**Instructions for the task**. Among the records below, one line contains "(315, 111) = (206, 314): red"; copy that line and all that follow it, exactly as written.

Stored entries:
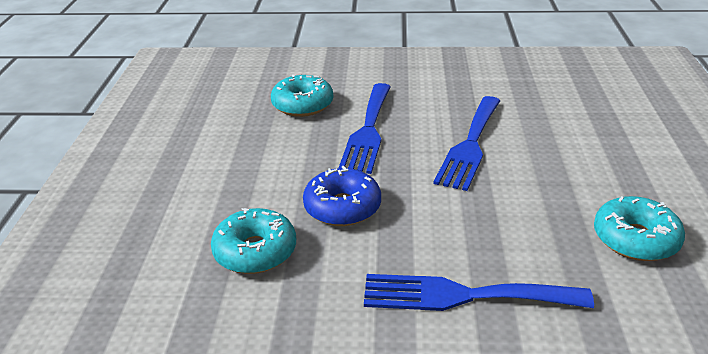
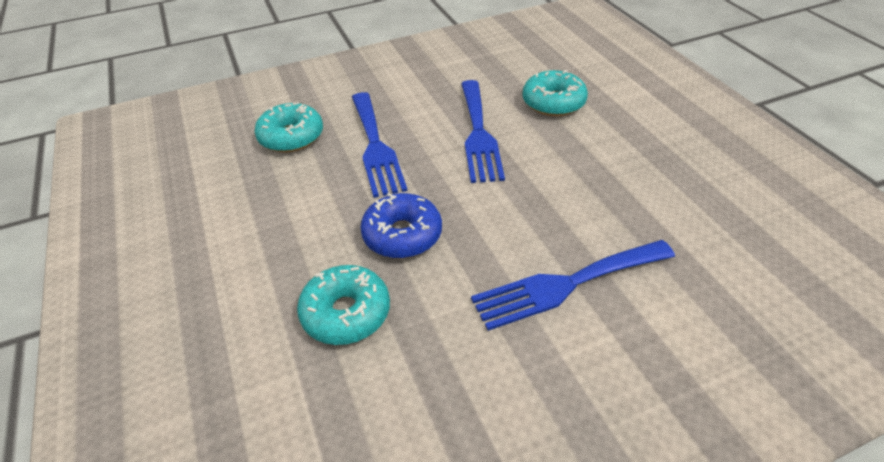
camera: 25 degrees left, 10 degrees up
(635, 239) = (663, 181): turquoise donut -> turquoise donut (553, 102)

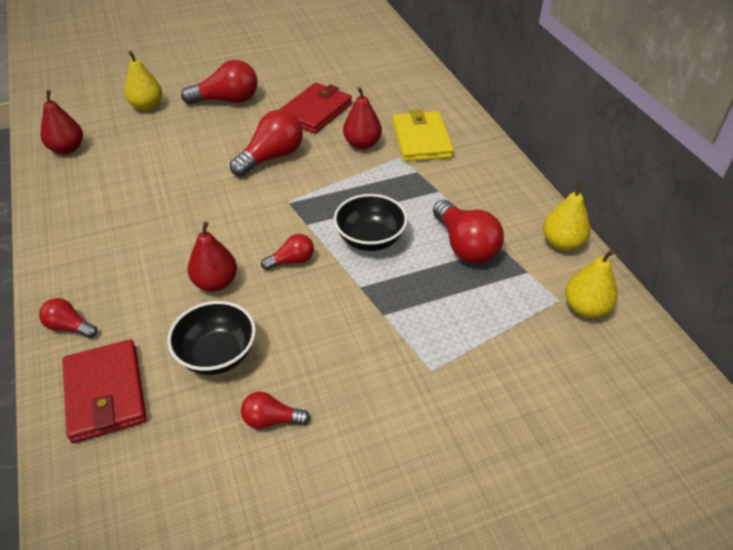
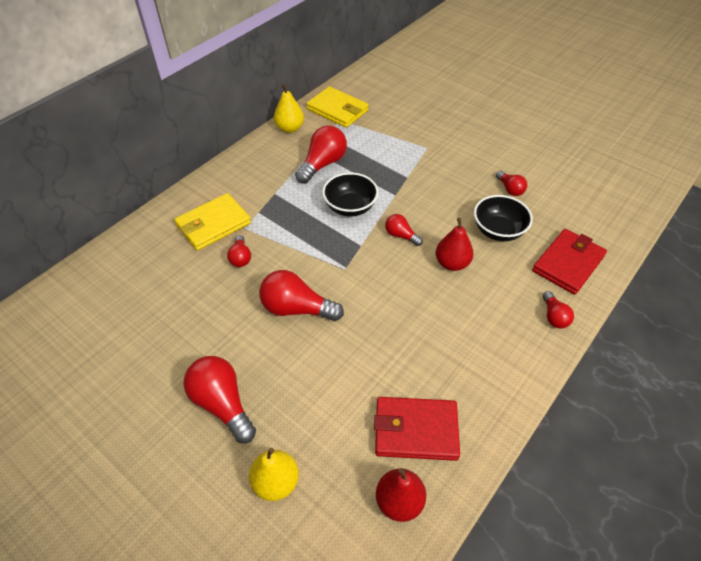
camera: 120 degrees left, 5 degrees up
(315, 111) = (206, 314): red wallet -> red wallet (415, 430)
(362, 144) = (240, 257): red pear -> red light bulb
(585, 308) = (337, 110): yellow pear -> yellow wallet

**Written answer**.
(315, 111) = (206, 314): red wallet -> red wallet (415, 430)
(362, 144) = (240, 257): red pear -> red light bulb
(585, 308) = (337, 110): yellow pear -> yellow wallet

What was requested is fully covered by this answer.